(Input Opens)

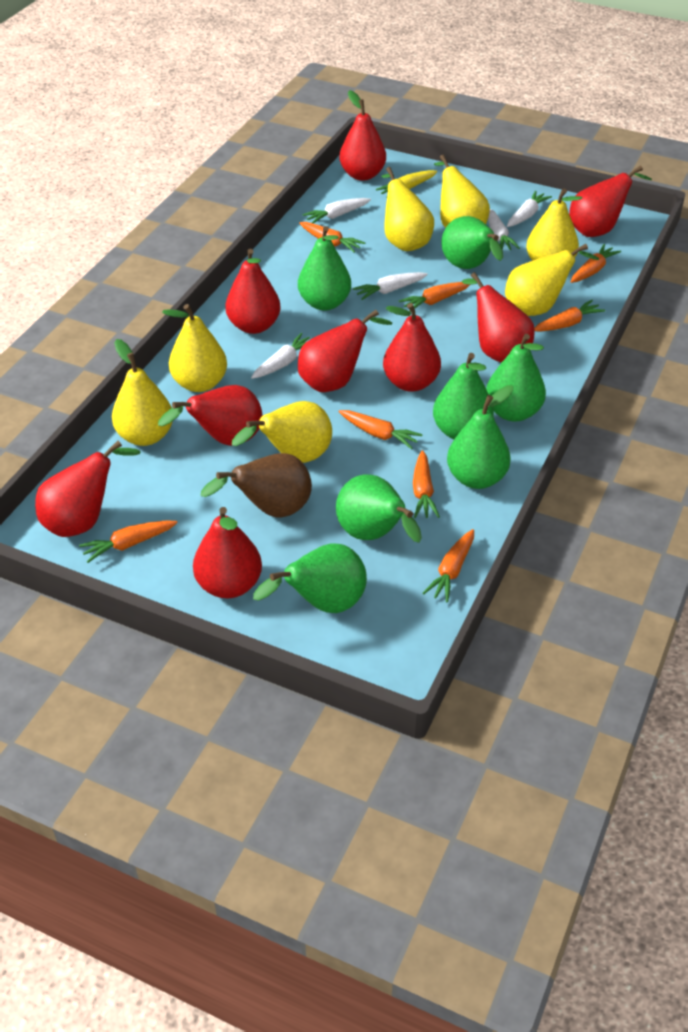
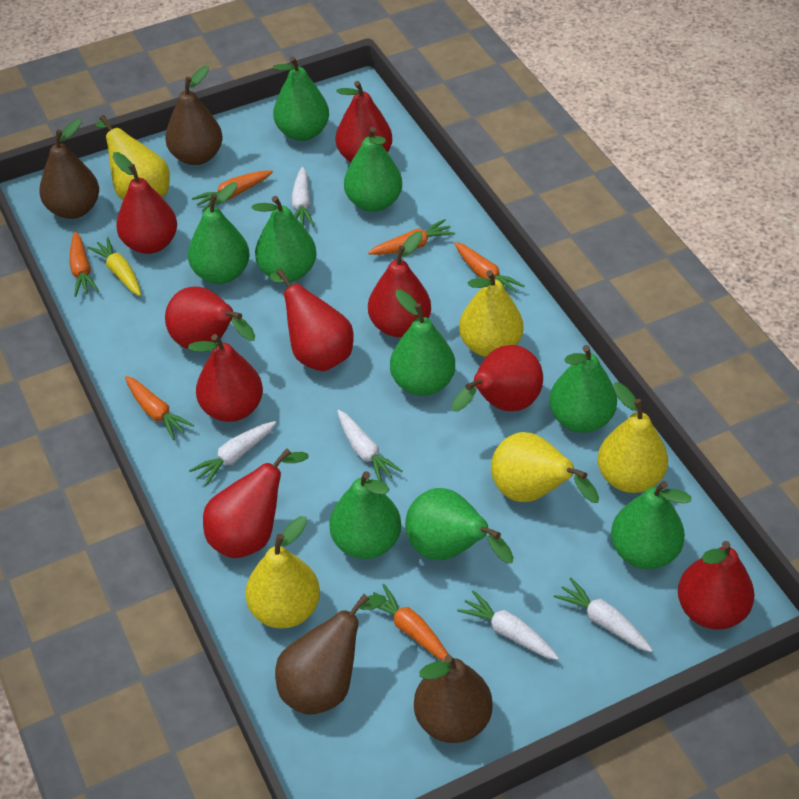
brown pear: 1 -> 4
green pear: 7 -> 9
orange carrot: 8 -> 6
yellow pear: 7 -> 5

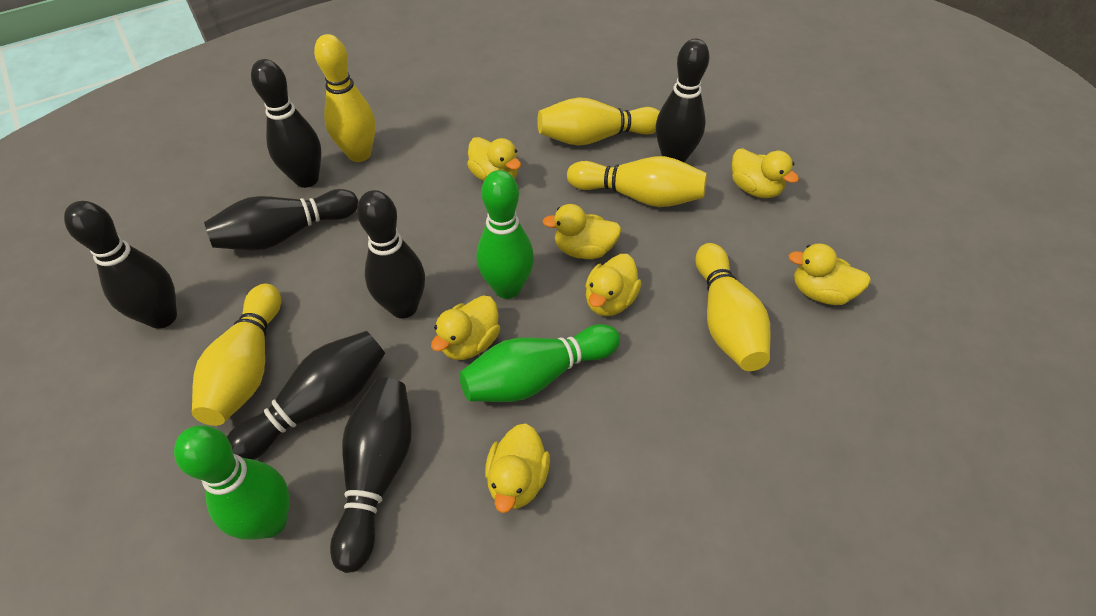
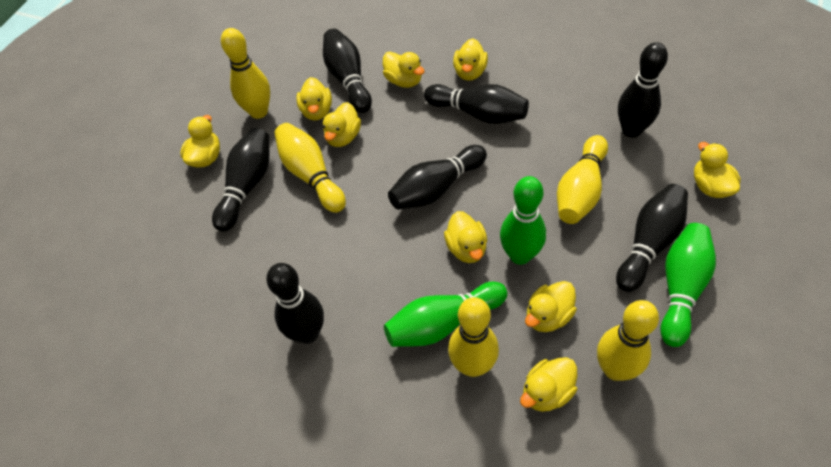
yellow duck: 7 -> 9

(Input Closes)

> **Task to carry out**: Scan the data above, please, and give the number of lines where the word "pear" occurs, with no further text.

> **Answer section**: 3